Shape state change listings:
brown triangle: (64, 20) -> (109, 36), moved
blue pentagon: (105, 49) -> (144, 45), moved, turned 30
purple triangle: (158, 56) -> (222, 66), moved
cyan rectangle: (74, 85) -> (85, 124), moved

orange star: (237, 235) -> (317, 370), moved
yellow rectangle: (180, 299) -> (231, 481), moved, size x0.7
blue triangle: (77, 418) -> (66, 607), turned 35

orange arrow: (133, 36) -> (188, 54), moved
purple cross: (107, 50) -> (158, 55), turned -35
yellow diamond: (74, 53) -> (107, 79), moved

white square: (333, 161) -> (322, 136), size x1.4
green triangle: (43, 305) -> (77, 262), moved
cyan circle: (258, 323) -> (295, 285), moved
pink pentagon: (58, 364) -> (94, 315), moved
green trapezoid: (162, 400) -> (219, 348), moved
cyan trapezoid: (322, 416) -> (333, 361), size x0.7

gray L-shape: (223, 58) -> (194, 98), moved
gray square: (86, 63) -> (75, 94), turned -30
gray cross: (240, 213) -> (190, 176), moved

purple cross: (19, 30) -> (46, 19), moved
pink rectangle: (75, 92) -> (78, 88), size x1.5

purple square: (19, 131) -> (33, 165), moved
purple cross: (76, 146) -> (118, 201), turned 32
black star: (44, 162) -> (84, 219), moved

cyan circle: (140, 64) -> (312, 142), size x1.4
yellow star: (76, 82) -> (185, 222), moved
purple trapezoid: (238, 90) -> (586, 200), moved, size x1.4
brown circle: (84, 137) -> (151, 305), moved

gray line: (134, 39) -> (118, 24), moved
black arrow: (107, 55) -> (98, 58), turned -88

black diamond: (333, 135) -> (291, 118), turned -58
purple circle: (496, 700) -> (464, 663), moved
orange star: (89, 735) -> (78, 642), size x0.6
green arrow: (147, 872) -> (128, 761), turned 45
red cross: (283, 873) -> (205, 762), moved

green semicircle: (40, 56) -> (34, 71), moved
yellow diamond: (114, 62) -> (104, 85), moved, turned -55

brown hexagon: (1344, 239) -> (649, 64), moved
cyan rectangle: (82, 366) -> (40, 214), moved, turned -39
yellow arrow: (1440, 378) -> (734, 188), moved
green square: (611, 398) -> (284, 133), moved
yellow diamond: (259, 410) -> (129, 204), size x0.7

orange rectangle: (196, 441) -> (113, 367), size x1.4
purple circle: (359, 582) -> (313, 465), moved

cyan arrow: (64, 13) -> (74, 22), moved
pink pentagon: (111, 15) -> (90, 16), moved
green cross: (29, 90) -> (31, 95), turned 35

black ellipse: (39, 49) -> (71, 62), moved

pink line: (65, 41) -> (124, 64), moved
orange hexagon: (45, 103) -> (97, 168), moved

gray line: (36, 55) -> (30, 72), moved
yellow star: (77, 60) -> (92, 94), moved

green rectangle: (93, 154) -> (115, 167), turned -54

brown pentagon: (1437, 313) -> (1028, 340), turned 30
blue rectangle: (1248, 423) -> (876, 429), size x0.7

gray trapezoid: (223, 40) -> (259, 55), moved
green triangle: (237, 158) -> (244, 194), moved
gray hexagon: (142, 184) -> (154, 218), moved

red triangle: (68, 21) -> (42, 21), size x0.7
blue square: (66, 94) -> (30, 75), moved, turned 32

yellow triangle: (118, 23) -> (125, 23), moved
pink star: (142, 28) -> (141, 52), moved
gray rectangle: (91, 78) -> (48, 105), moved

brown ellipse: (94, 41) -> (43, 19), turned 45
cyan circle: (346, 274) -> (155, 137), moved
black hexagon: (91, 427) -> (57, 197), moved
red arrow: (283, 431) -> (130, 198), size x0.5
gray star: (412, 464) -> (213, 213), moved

§ **What you are asked to do**
Without leaving anything out, repeat every entry shown above.

§ **Reply to the exercise**
brown triangle: (64, 20) -> (109, 36), moved
blue pentagon: (105, 49) -> (144, 45), moved, turned 30
purple triangle: (158, 56) -> (222, 66), moved
cyan rectangle: (74, 85) -> (85, 124), moved

orange star: (237, 235) -> (317, 370), moved
yellow rectangle: (180, 299) -> (231, 481), moved, size x0.7
blue triangle: (77, 418) -> (66, 607), turned 35

orange arrow: (133, 36) -> (188, 54), moved
purple cross: (107, 50) -> (158, 55), turned -35
yellow diamond: (74, 53) -> (107, 79), moved

white square: (333, 161) -> (322, 136), size x1.4
green triangle: (43, 305) -> (77, 262), moved
cyan circle: (258, 323) -> (295, 285), moved
pink pentagon: (58, 364) -> (94, 315), moved
green trapezoid: (162, 400) -> (219, 348), moved
cyan trapezoid: (322, 416) -> (333, 361), size x0.7

gray L-shape: (223, 58) -> (194, 98), moved
gray square: (86, 63) -> (75, 94), turned -30
gray cross: (240, 213) -> (190, 176), moved

purple cross: (19, 30) -> (46, 19), moved
pink rectangle: (75, 92) -> (78, 88), size x1.5

purple square: (19, 131) -> (33, 165), moved
purple cross: (76, 146) -> (118, 201), turned 32
black star: (44, 162) -> (84, 219), moved

cyan circle: (140, 64) -> (312, 142), size x1.4
yellow star: (76, 82) -> (185, 222), moved
purple trapezoid: (238, 90) -> (586, 200), moved, size x1.4
brown circle: (84, 137) -> (151, 305), moved

gray line: (134, 39) -> (118, 24), moved
black arrow: (107, 55) -> (98, 58), turned -88

black diamond: (333, 135) -> (291, 118), turned -58
purple circle: (496, 700) -> (464, 663), moved
orange star: (89, 735) -> (78, 642), size x0.6
green arrow: (147, 872) -> (128, 761), turned 45
red cross: (283, 873) -> (205, 762), moved

green semicircle: (40, 56) -> (34, 71), moved
yellow diamond: (114, 62) -> (104, 85), moved, turned -55

brown hexagon: (1344, 239) -> (649, 64), moved
cyan rectangle: (82, 366) -> (40, 214), moved, turned -39
yellow arrow: (1440, 378) -> (734, 188), moved
green square: (611, 398) -> (284, 133), moved
yellow diamond: (259, 410) -> (129, 204), size x0.7

orange rectangle: (196, 441) -> (113, 367), size x1.4
purple circle: (359, 582) -> (313, 465), moved

cyan arrow: (64, 13) -> (74, 22), moved
pink pentagon: (111, 15) -> (90, 16), moved
green cross: (29, 90) -> (31, 95), turned 35

black ellipse: (39, 49) -> (71, 62), moved

pink line: (65, 41) -> (124, 64), moved
orange hexagon: (45, 103) -> (97, 168), moved

gray line: (36, 55) -> (30, 72), moved
yellow star: (77, 60) -> (92, 94), moved

green rectangle: (93, 154) -> (115, 167), turned -54

brown pentagon: (1437, 313) -> (1028, 340), turned 30
blue rectangle: (1248, 423) -> (876, 429), size x0.7

gray trapezoid: (223, 40) -> (259, 55), moved
green triangle: (237, 158) -> (244, 194), moved
gray hexagon: (142, 184) -> (154, 218), moved

red triangle: (68, 21) -> (42, 21), size x0.7
blue square: (66, 94) -> (30, 75), moved, turned 32

yellow triangle: (118, 23) -> (125, 23), moved
pink star: (142, 28) -> (141, 52), moved
gray rectangle: (91, 78) -> (48, 105), moved

brown ellipse: (94, 41) -> (43, 19), turned 45
cyan circle: (346, 274) -> (155, 137), moved
black hexagon: (91, 427) -> (57, 197), moved
red arrow: (283, 431) -> (130, 198), size x0.5
gray star: (412, 464) -> (213, 213), moved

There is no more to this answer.